MATERIAL TO PROCESS:
******

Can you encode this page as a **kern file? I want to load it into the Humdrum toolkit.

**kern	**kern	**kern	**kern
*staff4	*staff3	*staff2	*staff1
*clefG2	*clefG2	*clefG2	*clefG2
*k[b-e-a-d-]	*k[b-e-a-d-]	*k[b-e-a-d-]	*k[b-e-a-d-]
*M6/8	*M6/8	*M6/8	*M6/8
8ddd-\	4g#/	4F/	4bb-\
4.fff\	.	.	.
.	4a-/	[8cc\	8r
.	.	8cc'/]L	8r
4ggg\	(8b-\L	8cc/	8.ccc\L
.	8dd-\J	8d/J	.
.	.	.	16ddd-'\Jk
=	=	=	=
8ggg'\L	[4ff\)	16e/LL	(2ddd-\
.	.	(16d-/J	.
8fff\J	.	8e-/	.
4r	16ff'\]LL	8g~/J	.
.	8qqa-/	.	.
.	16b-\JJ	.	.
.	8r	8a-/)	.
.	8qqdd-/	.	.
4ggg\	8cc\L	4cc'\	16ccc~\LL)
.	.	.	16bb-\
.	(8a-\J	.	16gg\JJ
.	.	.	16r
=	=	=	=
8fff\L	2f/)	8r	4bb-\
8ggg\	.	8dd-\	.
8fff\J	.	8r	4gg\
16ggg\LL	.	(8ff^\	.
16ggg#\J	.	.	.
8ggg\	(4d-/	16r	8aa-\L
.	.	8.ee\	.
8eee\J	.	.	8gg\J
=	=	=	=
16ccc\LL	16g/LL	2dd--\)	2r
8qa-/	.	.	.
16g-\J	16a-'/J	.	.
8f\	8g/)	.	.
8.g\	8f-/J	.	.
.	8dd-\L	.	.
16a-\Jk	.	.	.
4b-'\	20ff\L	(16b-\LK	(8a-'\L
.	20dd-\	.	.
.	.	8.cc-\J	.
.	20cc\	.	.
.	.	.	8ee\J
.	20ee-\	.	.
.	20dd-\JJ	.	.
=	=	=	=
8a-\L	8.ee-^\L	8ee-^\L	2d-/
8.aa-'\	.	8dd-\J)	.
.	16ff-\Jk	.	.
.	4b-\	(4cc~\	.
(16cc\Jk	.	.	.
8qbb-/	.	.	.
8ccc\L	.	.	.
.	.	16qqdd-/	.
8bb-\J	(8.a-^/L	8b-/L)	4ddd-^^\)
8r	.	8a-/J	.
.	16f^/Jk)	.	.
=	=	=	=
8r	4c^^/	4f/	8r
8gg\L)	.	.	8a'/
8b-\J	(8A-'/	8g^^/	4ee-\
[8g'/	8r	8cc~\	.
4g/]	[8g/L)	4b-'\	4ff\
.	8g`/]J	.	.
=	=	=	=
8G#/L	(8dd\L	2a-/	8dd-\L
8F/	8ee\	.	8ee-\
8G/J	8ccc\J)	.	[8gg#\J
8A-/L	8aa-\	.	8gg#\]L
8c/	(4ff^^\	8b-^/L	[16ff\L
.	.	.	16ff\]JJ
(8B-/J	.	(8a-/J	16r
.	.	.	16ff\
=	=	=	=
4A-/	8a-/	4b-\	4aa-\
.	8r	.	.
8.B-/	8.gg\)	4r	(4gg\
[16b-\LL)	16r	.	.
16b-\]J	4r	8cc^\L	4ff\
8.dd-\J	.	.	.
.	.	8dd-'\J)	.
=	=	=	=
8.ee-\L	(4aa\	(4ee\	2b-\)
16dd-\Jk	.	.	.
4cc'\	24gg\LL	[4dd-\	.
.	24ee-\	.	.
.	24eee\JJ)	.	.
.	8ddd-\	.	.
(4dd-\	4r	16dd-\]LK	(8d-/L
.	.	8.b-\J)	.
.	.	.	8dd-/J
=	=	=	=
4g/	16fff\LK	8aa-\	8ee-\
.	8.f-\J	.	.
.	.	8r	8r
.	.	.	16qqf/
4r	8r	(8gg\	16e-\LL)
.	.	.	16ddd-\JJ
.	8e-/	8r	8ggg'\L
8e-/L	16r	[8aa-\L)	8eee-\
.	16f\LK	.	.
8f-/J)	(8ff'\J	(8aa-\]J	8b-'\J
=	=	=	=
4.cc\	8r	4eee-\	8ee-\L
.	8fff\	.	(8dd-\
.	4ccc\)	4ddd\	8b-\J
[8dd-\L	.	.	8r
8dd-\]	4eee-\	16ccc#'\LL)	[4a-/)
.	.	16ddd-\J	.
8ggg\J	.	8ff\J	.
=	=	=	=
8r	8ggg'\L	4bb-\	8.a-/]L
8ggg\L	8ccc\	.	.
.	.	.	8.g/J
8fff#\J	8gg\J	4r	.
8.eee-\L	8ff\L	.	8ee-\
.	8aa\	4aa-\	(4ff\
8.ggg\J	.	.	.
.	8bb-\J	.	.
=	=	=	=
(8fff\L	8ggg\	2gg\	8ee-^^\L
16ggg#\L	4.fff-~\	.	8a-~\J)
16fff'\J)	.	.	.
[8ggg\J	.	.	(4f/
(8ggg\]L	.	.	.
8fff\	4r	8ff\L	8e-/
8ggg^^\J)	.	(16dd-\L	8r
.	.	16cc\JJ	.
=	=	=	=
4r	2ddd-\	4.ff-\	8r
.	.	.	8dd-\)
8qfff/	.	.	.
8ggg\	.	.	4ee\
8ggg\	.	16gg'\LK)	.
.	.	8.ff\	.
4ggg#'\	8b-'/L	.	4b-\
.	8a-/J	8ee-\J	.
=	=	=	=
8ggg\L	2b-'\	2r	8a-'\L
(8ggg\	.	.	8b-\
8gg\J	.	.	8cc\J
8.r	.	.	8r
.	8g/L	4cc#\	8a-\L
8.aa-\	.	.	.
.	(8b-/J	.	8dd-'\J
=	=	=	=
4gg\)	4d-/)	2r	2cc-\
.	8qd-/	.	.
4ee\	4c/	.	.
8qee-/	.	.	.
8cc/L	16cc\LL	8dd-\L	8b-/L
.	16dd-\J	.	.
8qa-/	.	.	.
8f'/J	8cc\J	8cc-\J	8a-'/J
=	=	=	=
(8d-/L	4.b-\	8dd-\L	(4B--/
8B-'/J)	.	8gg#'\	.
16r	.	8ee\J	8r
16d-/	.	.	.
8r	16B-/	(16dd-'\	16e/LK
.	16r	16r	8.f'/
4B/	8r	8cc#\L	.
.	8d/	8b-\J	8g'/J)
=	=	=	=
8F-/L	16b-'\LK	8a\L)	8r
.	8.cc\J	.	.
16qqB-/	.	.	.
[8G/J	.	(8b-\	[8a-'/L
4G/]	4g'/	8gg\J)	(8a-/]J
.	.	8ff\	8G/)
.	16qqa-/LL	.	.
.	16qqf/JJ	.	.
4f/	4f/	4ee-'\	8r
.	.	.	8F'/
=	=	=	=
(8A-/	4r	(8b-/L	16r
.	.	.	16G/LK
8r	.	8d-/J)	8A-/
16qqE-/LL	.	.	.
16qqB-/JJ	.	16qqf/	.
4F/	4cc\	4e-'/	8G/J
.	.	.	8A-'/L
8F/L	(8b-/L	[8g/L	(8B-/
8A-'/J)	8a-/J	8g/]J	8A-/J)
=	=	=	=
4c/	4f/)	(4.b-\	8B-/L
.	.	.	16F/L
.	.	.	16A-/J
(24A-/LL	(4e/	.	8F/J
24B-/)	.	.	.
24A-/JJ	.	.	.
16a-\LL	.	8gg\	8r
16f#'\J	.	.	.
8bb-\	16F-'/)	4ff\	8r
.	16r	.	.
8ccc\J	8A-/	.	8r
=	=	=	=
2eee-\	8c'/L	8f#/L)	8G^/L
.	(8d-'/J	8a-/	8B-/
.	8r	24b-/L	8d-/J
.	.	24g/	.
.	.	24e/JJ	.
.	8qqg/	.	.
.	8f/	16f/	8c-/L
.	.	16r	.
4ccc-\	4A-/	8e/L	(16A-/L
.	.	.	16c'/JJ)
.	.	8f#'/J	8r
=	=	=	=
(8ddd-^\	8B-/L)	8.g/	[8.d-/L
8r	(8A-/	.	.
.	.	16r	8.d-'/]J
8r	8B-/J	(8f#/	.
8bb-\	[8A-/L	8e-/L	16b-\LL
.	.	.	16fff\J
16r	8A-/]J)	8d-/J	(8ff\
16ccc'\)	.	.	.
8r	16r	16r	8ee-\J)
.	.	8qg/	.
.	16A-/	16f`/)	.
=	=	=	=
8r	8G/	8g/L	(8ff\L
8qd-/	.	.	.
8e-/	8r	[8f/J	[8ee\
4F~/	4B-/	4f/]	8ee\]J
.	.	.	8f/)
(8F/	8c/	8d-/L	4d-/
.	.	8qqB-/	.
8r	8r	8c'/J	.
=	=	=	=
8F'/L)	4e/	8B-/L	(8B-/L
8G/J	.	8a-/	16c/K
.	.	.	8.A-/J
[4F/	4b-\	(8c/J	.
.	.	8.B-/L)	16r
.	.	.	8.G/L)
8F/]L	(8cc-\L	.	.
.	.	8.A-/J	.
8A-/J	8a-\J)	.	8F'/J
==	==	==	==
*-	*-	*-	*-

******

EXERCISE TASK:
Return every line of the records above that contains the string "kern", copied in full. Case counts.

RESPONSE BELOW:
Can you encode this page as a **kern file? I want to load it into the Humdrum toolkit.
**kern	**kern	**kern	**kern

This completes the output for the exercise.